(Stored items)
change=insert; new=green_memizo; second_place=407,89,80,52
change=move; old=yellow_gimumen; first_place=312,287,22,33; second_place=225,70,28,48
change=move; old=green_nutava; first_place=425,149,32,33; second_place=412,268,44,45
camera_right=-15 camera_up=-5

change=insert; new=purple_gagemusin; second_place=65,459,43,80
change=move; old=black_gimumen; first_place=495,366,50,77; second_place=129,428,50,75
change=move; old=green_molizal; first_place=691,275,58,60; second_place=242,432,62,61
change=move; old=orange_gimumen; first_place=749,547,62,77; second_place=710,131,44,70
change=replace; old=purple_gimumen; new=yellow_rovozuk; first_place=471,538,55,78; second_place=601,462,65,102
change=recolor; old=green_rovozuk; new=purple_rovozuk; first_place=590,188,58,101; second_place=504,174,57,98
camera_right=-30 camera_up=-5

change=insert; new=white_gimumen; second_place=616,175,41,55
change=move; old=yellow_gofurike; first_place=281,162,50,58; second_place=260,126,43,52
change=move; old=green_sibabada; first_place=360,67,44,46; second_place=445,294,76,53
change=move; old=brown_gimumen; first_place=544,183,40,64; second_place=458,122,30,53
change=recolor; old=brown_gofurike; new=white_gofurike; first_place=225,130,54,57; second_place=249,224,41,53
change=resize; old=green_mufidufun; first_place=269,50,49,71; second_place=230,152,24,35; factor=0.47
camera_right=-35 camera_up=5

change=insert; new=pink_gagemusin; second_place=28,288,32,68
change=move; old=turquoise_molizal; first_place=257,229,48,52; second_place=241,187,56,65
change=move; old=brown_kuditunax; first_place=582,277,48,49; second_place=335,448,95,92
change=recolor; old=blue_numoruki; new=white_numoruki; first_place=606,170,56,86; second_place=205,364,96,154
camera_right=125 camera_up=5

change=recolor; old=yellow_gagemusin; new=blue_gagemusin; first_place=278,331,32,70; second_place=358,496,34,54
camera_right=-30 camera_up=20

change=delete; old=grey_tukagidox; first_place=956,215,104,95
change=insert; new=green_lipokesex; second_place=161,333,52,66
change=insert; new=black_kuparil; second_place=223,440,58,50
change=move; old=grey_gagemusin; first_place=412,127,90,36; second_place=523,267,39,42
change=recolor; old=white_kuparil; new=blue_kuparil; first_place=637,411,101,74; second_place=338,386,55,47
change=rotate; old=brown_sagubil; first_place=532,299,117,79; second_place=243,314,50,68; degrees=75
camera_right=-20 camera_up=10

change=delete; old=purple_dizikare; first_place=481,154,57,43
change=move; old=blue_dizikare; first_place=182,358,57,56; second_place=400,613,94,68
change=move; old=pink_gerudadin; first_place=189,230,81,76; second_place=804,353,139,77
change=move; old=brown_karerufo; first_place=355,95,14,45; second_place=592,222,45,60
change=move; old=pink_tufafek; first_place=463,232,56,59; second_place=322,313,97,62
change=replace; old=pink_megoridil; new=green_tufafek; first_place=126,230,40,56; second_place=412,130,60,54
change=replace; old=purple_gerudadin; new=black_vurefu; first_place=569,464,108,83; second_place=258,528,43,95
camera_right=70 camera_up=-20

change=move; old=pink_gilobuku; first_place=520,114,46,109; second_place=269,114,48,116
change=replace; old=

- **PROBLEM REQUIREMENTS**:
The records above are to be given again in full, word for word.

- **COMPLETED TASK**:
change=insert; new=green_memizo; second_place=407,89,80,52
change=move; old=yellow_gimumen; first_place=312,287,22,33; second_place=225,70,28,48
change=move; old=green_nutava; first_place=425,149,32,33; second_place=412,268,44,45
camera_right=-15 camera_up=-5

change=insert; new=purple_gagemusin; second_place=65,459,43,80
change=move; old=black_gimumen; first_place=495,366,50,77; second_place=129,428,50,75
change=move; old=green_molizal; first_place=691,275,58,60; second_place=242,432,62,61
change=move; old=orange_gimumen; first_place=749,547,62,77; second_place=710,131,44,70
change=replace; old=purple_gimumen; new=yellow_rovozuk; first_place=471,538,55,78; second_place=601,462,65,102
change=recolor; old=green_rovozuk; new=purple_rovozuk; first_place=590,188,58,101; second_place=504,174,57,98
camera_right=-30 camera_up=-5

change=insert; new=white_gimumen; second_place=616,175,41,55
change=move; old=yellow_gofurike; first_place=281,162,50,58; second_place=260,126,43,52
change=move; old=green_sibabada; first_place=360,67,44,46; second_place=445,294,76,53
change=move; old=brown_gimumen; first_place=544,183,40,64; second_place=458,122,30,53
change=recolor; old=brown_gofurike; new=white_gofurike; first_place=225,130,54,57; second_place=249,224,41,53
change=resize; old=green_mufidufun; first_place=269,50,49,71; second_place=230,152,24,35; factor=0.47
camera_right=-35 camera_up=5

change=insert; new=pink_gagemusin; second_place=28,288,32,68
change=move; old=turquoise_molizal; first_place=257,229,48,52; second_place=241,187,56,65
change=move; old=brown_kuditunax; first_place=582,277,48,49; second_place=335,448,95,92
change=recolor; old=blue_numoruki; new=white_numoruki; first_place=606,170,56,86; second_place=205,364,96,154
camera_right=125 camera_up=5

change=recolor; old=yellow_gagemusin; new=blue_gagemusin; first_place=278,331,32,70; second_place=358,496,34,54
camera_right=-30 camera_up=20

change=delete; old=grey_tukagidox; first_place=956,215,104,95
change=insert; new=green_lipokesex; second_place=161,333,52,66
change=insert; new=black_kuparil; second_place=223,440,58,50
change=move; old=grey_gagemusin; first_place=412,127,90,36; second_place=523,267,39,42
change=recolor; old=white_kuparil; new=blue_kuparil; first_place=637,411,101,74; second_place=338,386,55,47
change=rotate; old=brown_sagubil; first_place=532,299,117,79; second_place=243,314,50,68; degrees=75
camera_right=-20 camera_up=10

change=delete; old=purple_dizikare; first_place=481,154,57,43
change=move; old=blue_dizikare; first_place=182,358,57,56; second_place=400,613,94,68
change=move; old=pink_gerudadin; first_place=189,230,81,76; second_place=804,353,139,77
change=move; old=brown_karerufo; first_place=355,95,14,45; second_place=592,222,45,60
change=move; old=pink_tufafek; first_place=463,232,56,59; second_place=322,313,97,62
change=replace; old=pink_megoridil; new=green_tufafek; first_place=126,230,40,56; second_place=412,130,60,54
change=replace; old=purple_gerudadin; new=black_vurefu; first_place=569,464,108,83; second_place=258,528,43,95
camera_right=70 camera_up=-20

change=move; old=pink_gilobuku; first_place=520,114,46,109; second_place=269,114,48,116
change=replace; old=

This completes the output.